------ Recorded data ------

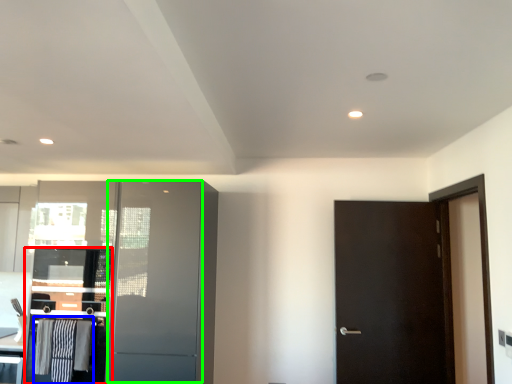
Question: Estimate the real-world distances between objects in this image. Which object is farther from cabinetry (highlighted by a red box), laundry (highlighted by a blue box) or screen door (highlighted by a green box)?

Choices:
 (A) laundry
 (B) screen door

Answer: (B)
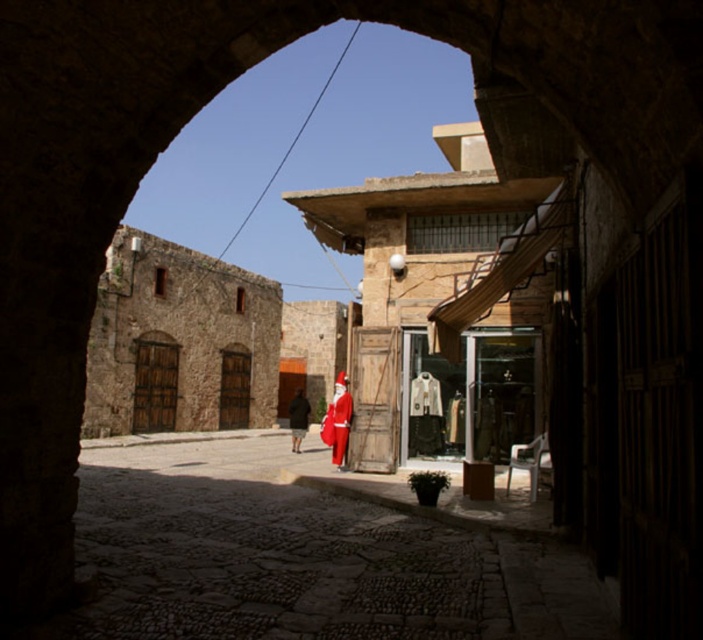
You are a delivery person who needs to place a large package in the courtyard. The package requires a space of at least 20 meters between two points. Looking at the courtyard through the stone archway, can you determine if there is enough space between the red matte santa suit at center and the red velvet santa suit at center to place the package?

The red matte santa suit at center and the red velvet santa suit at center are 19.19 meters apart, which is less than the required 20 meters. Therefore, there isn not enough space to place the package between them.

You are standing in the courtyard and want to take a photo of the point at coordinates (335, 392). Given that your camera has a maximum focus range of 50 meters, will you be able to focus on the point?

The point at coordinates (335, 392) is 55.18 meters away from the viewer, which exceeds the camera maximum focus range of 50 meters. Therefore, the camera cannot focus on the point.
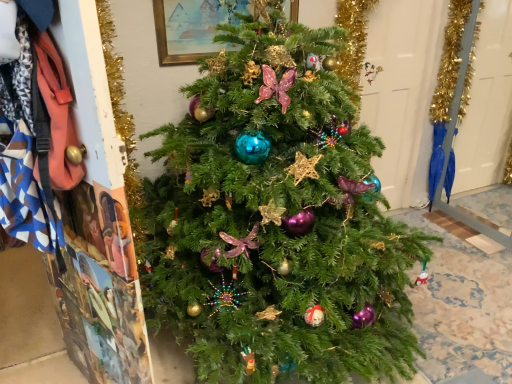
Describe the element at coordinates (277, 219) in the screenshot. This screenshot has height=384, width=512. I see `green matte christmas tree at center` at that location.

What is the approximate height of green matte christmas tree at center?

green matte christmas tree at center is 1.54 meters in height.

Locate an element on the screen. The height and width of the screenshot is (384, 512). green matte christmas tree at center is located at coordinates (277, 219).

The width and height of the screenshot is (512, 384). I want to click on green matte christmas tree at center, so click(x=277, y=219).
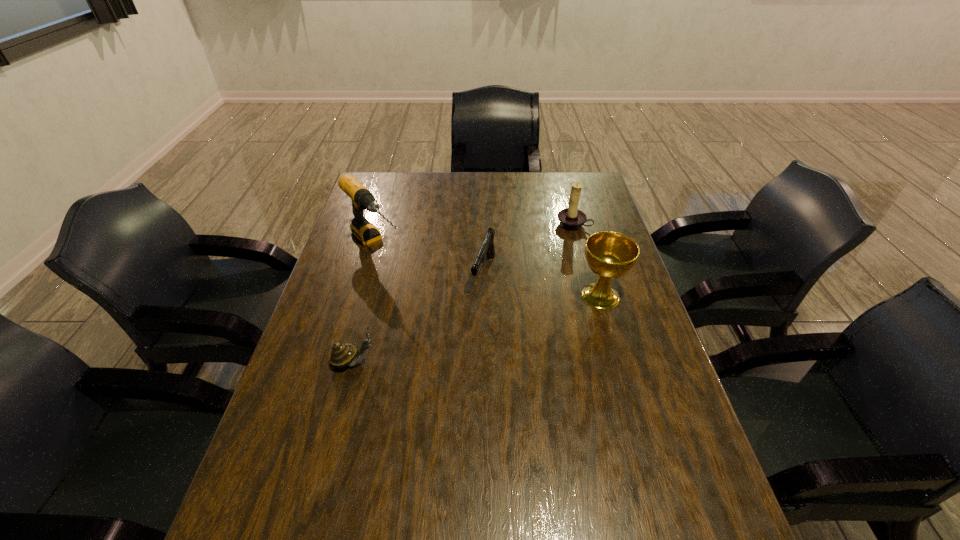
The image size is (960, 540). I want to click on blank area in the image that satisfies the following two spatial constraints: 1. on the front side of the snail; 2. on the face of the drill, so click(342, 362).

------

Gather every line of the listing above that contains the word "laundry".

■ Correct result
Question: Estimate the real-world distances between objects in this image. Which object is farther from cabinetry (highlighted by a red box), laundry (highlighted by a blue box) or screen door (highlighted by a green box)?
 (A) laundry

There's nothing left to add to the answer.